▸ What to do:
Output exactly the lines from the one holding "R4: 91k (GND, SIG6) -> 91k (+5V, GND)" through the final line of the entries.

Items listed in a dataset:
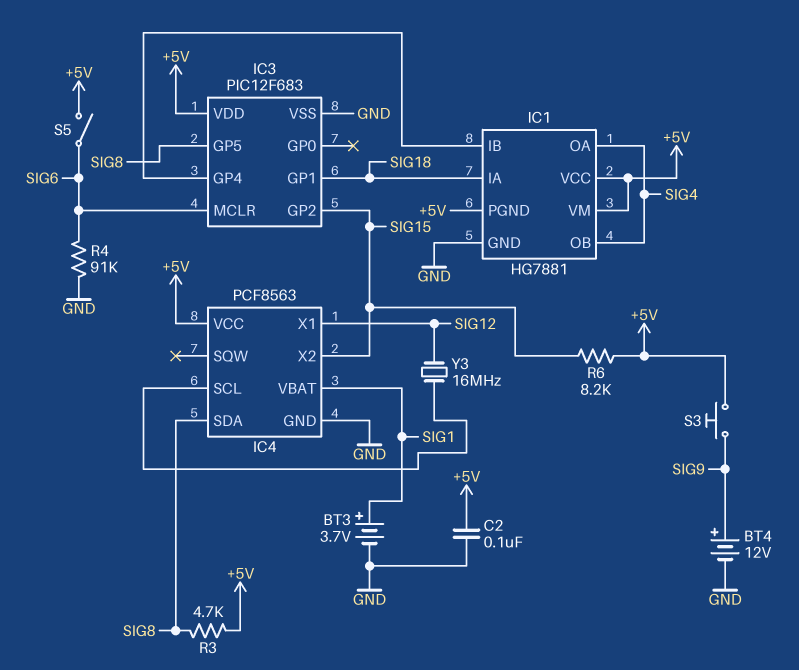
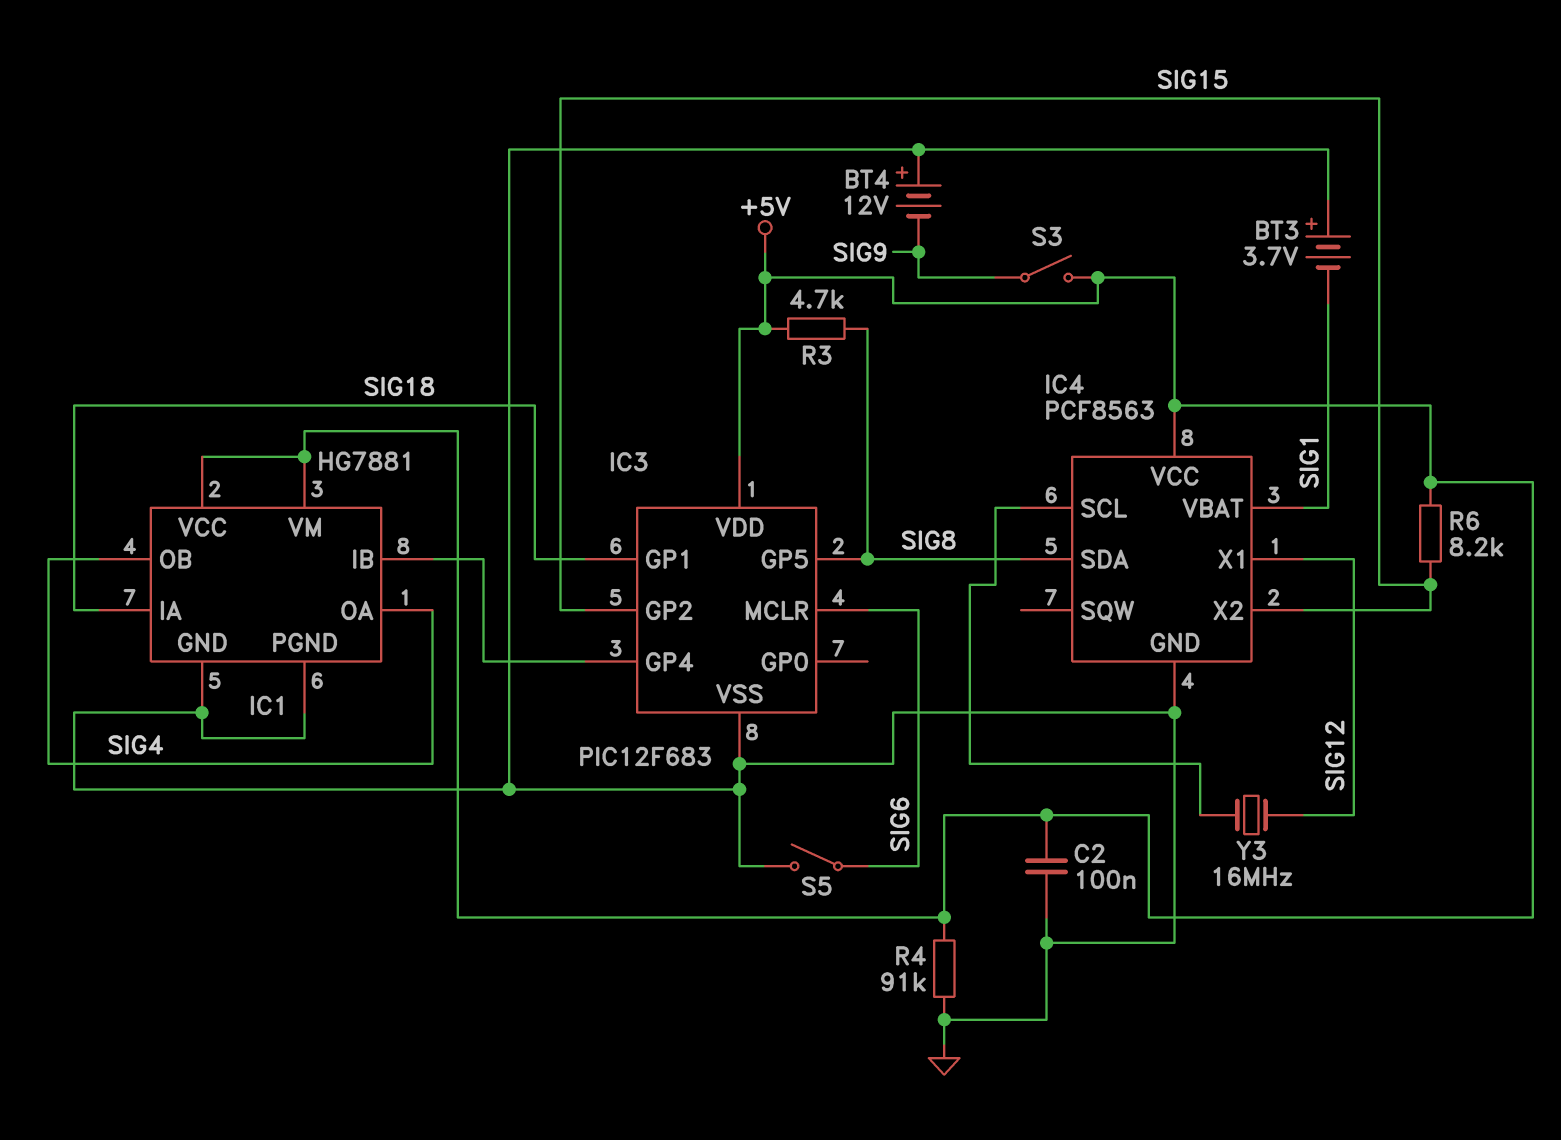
BT3: 3.7V (plus SIG1, minus GND) -> 3.7V (plus GND, minus SIG1)
BT4: 12V (plus SIG9, minus GND) -> 12V (plus GND, minus SIG9)
IC1 pin PGND: +5V -> GND
R4: 91k (GND, SIG6) -> 91k (+5V, GND)
S3: button (+5V, SIG9) -> switch (+5V, SIG9)
S5: switch (+5V, SIG6) -> switch (GND, SIG6)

▸ Response for this exercise:
R4: 91k (GND, SIG6) -> 91k (+5V, GND)
S3: button (+5V, SIG9) -> switch (+5V, SIG9)
S5: switch (+5V, SIG6) -> switch (GND, SIG6)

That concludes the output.